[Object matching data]
------------
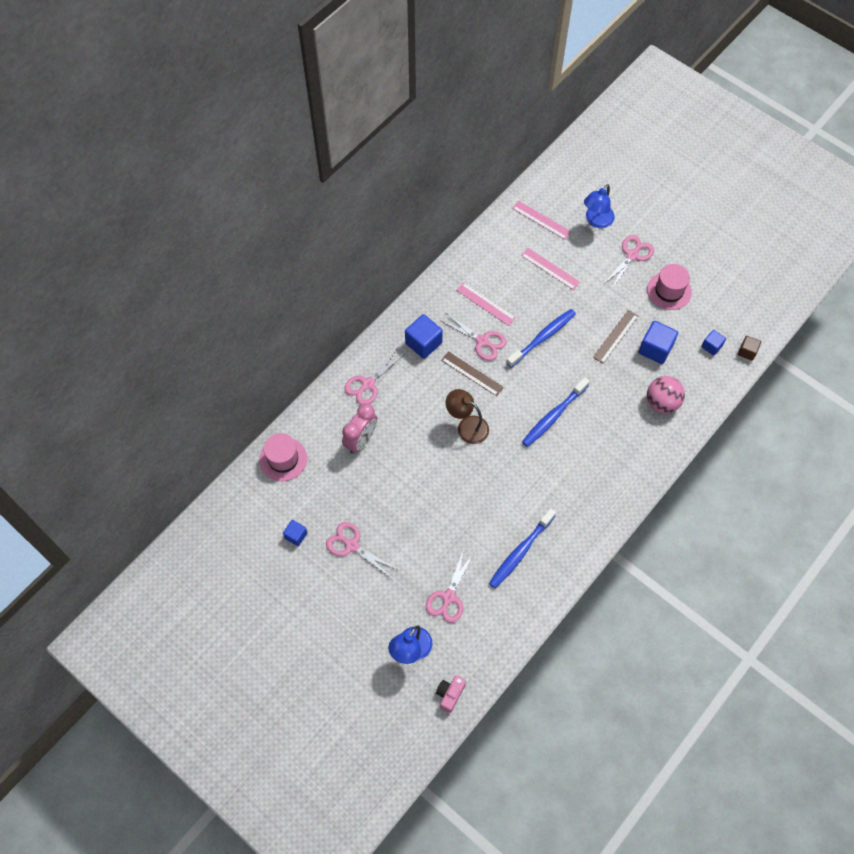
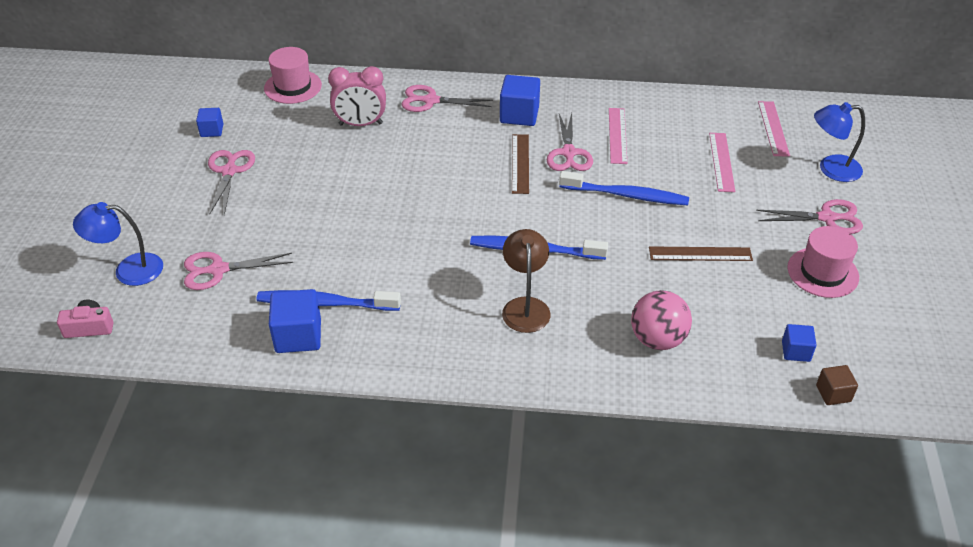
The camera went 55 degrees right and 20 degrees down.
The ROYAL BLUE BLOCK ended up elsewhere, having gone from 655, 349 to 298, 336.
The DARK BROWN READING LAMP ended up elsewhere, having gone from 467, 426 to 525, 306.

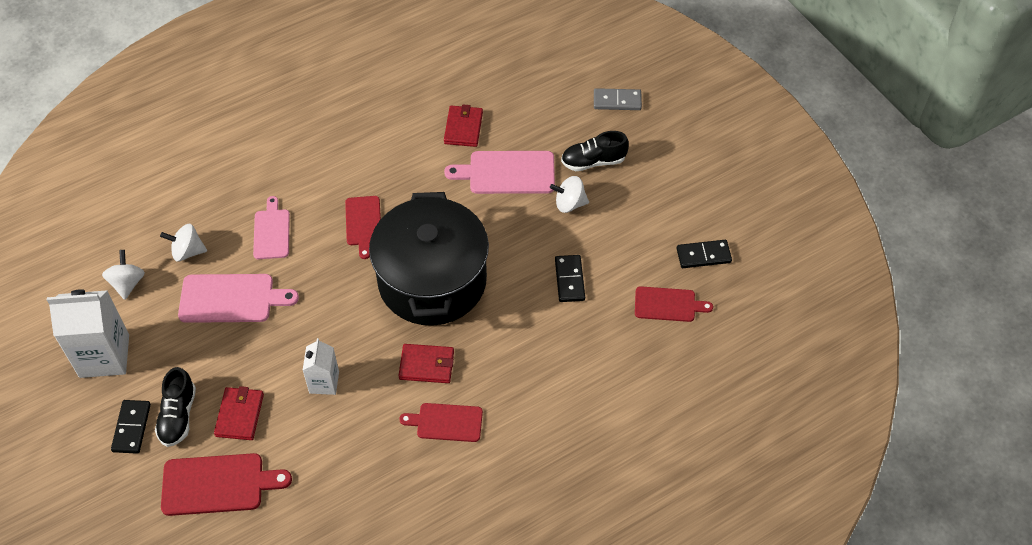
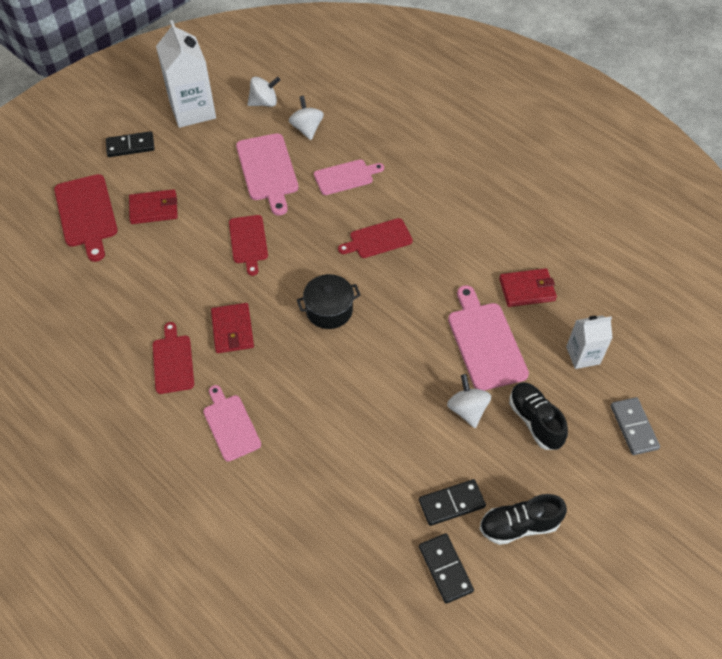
The camera went 75 degrees right and 0 degrees up.
The size of the JET-BLACK COOKING POT at 432, 281 changed by a factor of 0.42.
The JET-BLACK DOMINO PIECE ended up elsewhere, having gone from 569, 280 to 451, 503.
The SCARLET CUTTING BOARD ended up elsewhere, having gone from 668, 304 to 248, 241.
The WHITE MILK CARTON ended up elsewhere, having gone from 324, 382 to 583, 355.
The JET-BLACK SHOE ended up elsewhere, having gone from 178, 416 to 519, 525.
The second view gained the PINK CUTTING BOARD at 230, 425.

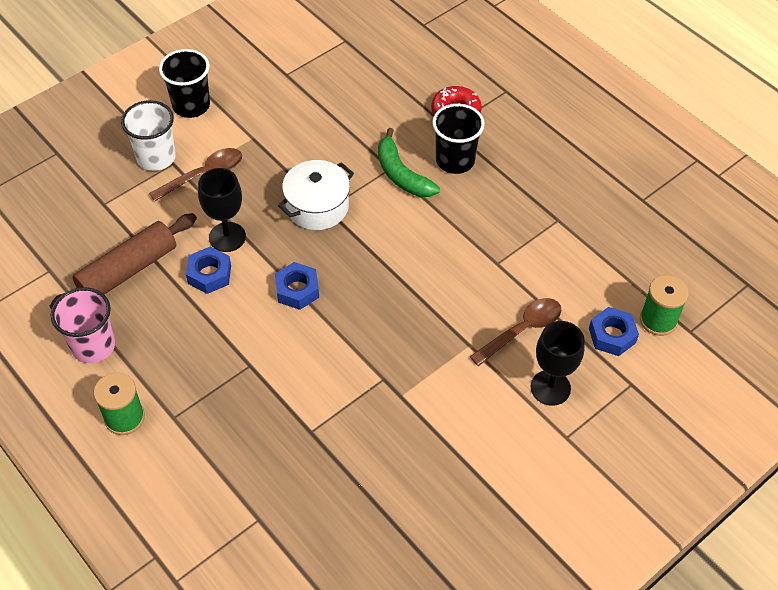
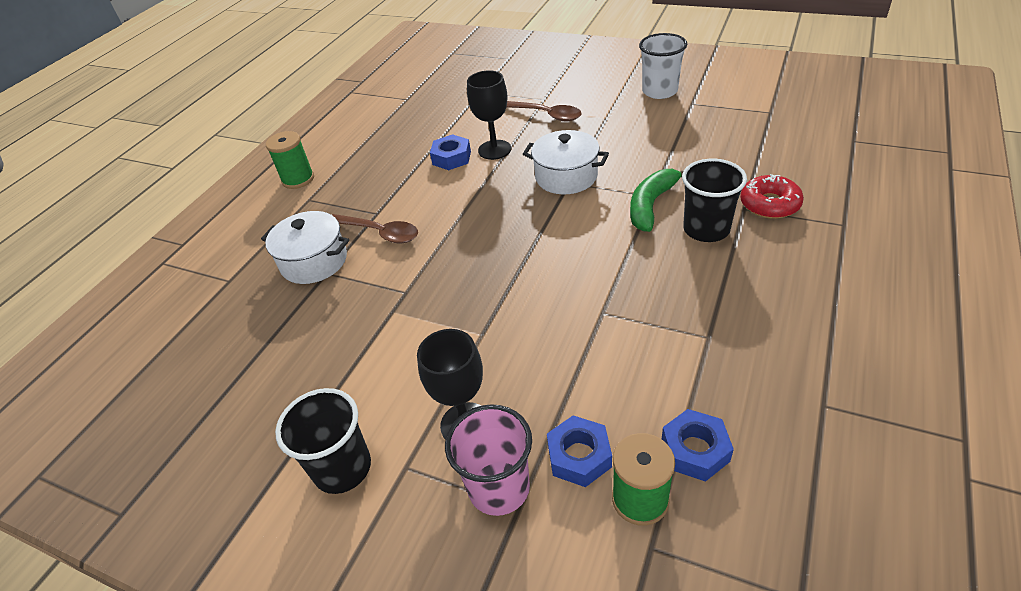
The camera went 70 degrees right and 10 degrees down.
The JET-BLACK BEAKER ended up elsewhere, having gone from 191, 105 to 342, 468.
The WHITE BEAKER ended up elsewhere, having gone from 156, 157 to 659, 91.
The second view lost the DARK BROWN DOUGH ROLLER at 128, 270.
The ROYAL BLUE HEXAGON NUT ended up elsewhere, having gone from 297, 290 to 695, 450.
The PINK BEAKER ended up elsewhere, having gone from 93, 346 to 499, 488.
The DARK BROWN TABLESPOON ended up elsewhere, having gone from 522, 330 to 379, 233.
The second view gained the WHITE COOKING POT at 314, 261.

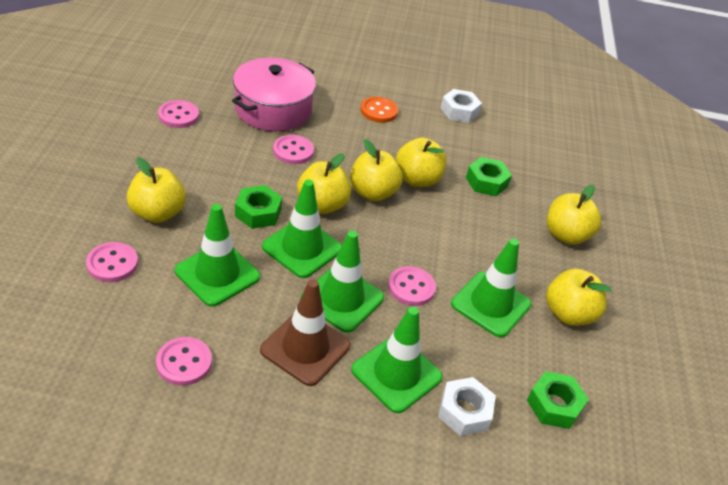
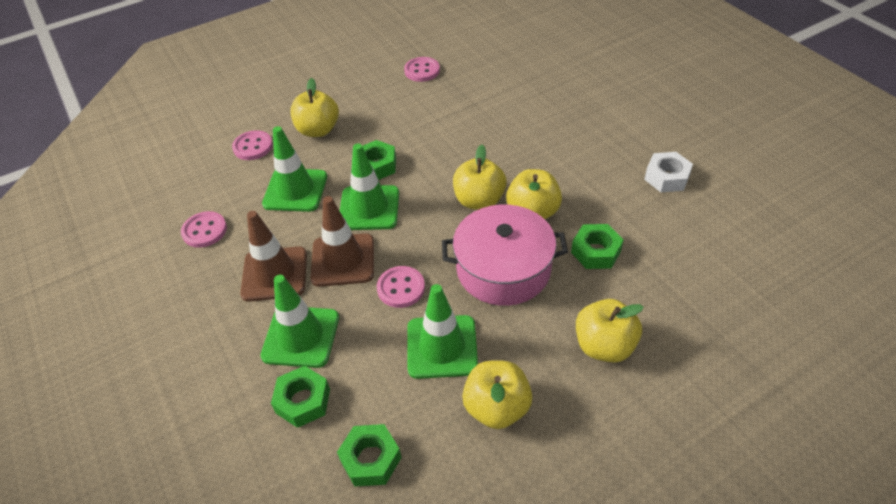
The camera went 60 degrees right and 5 degrees up.
The PINK COOKING POT ended up elsewhere, having gone from 273, 109 to 503, 269.
The second view lost the ORANGE-COLOURED BUTTON at 379, 111.
The second view lost the PINK BUTTON at 293, 151.
The second view lost the BRIGHT YELLOW APPLE FRUIT at 322, 205.
What was the LEAF-GREEN SAFETY CONE at 342, 299 turned into the DARK BROWN SAFETY CONE at 343, 260.
What was the WHITE HEXAGON NUT at 464, 411 turned into the LEAF-GREEN HEXAGON NUT at 303, 401.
------------
- _Exercise instructions_
A verbatim copy of the records is needed, with all images omitted.

- _Written response_
The camera went 55 degrees right and 20 degrees down.
The ROYAL BLUE BLOCK ended up elsewhere, having gone from 655, 349 to 298, 336.
The DARK BROWN READING LAMP ended up elsewhere, having gone from 467, 426 to 525, 306.

The camera went 75 degrees right and 0 degrees up.
The size of the JET-BLACK COOKING POT at 432, 281 changed by a factor of 0.42.
The JET-BLACK DOMINO PIECE ended up elsewhere, having gone from 569, 280 to 451, 503.
The SCARLET CUTTING BOARD ended up elsewhere, having gone from 668, 304 to 248, 241.
The WHITE MILK CARTON ended up elsewhere, having gone from 324, 382 to 583, 355.
The JET-BLACK SHOE ended up elsewhere, having gone from 178, 416 to 519, 525.
The second view gained the PINK CUTTING BOARD at 230, 425.

The camera went 70 degrees right and 10 degrees down.
The JET-BLACK BEAKER ended up elsewhere, having gone from 191, 105 to 342, 468.
The WHITE BEAKER ended up elsewhere, having gone from 156, 157 to 659, 91.
The second view lost the DARK BROWN DOUGH ROLLER at 128, 270.
The ROYAL BLUE HEXAGON NUT ended up elsewhere, having gone from 297, 290 to 695, 450.
The PINK BEAKER ended up elsewhere, having gone from 93, 346 to 499, 488.
The DARK BROWN TABLESPOON ended up elsewhere, having gone from 522, 330 to 379, 233.
The second view gained the WHITE COOKING POT at 314, 261.

The camera went 60 degrees right and 5 degrees up.
The PINK COOKING POT ended up elsewhere, having gone from 273, 109 to 503, 269.
The second view lost the ORANGE-COLOURED BUTTON at 379, 111.
The second view lost the PINK BUTTON at 293, 151.
The second view lost the BRIGHT YELLOW APPLE FRUIT at 322, 205.
What was the LEAF-GREEN SAFETY CONE at 342, 299 turned into the DARK BROWN SAFETY CONE at 343, 260.
What was the WHITE HEXAGON NUT at 464, 411 turned into the LEAF-GREEN HEXAGON NUT at 303, 401.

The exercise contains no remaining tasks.